[Exercise data]
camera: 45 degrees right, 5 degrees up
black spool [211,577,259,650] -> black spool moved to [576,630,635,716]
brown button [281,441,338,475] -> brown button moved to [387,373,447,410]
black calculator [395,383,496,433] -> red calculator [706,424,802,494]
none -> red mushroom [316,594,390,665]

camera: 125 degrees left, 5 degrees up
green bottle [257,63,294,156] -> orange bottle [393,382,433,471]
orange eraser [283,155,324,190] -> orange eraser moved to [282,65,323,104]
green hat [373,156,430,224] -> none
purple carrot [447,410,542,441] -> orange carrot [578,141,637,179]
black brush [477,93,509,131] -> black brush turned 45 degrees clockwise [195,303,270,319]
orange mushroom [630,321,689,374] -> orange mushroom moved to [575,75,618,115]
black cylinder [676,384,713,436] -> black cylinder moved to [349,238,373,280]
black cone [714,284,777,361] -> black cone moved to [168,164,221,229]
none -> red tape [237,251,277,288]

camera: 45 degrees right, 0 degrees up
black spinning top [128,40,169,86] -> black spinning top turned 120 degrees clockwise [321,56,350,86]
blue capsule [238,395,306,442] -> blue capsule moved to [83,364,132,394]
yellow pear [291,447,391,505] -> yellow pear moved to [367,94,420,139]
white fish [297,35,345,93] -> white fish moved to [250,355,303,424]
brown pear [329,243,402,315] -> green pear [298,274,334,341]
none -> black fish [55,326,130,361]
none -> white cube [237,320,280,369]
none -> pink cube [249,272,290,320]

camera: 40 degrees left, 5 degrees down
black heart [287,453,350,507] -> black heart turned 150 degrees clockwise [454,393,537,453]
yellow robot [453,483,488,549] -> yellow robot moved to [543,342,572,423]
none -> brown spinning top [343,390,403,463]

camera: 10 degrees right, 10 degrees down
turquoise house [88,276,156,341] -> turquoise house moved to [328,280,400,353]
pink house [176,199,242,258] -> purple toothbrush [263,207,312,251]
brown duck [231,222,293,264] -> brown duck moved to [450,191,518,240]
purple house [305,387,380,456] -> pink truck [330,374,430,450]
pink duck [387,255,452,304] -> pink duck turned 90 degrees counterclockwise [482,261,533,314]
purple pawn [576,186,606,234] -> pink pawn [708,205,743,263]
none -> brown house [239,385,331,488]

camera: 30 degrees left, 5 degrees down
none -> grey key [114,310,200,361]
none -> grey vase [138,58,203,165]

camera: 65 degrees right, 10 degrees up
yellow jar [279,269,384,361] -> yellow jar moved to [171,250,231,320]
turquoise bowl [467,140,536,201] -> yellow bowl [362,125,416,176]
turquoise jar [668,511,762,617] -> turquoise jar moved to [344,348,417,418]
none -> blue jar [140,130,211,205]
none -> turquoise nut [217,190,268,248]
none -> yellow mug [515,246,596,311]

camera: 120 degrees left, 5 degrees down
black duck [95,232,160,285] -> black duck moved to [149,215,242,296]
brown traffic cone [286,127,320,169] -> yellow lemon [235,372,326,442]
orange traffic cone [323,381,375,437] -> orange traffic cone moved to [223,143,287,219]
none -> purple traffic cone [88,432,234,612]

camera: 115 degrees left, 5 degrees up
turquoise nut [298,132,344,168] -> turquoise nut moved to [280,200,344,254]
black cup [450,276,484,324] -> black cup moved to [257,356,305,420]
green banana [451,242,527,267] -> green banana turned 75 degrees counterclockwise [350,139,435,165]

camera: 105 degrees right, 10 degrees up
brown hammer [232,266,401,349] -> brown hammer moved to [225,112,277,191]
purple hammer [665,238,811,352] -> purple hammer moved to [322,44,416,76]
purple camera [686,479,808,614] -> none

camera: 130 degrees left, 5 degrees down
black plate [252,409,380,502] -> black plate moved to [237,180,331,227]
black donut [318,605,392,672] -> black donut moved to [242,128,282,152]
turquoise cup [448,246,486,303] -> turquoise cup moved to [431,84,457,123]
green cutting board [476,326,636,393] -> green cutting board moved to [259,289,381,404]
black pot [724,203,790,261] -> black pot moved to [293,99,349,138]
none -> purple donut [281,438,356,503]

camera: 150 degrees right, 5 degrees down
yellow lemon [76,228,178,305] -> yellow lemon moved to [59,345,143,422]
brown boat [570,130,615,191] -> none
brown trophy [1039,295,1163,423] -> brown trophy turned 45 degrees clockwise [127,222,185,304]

[What you have to do] Exact reproduction is required: output the lines from the start of the entries above through the line with "purple carrot [447,410,542,441]".

[Expected answer]
camera: 45 degrees right, 5 degrees up
black spool [211,577,259,650] -> black spool moved to [576,630,635,716]
brown button [281,441,338,475] -> brown button moved to [387,373,447,410]
black calculator [395,383,496,433] -> red calculator [706,424,802,494]
none -> red mushroom [316,594,390,665]

camera: 125 degrees left, 5 degrees up
green bottle [257,63,294,156] -> orange bottle [393,382,433,471]
orange eraser [283,155,324,190] -> orange eraser moved to [282,65,323,104]
green hat [373,156,430,224] -> none
purple carrot [447,410,542,441] -> orange carrot [578,141,637,179]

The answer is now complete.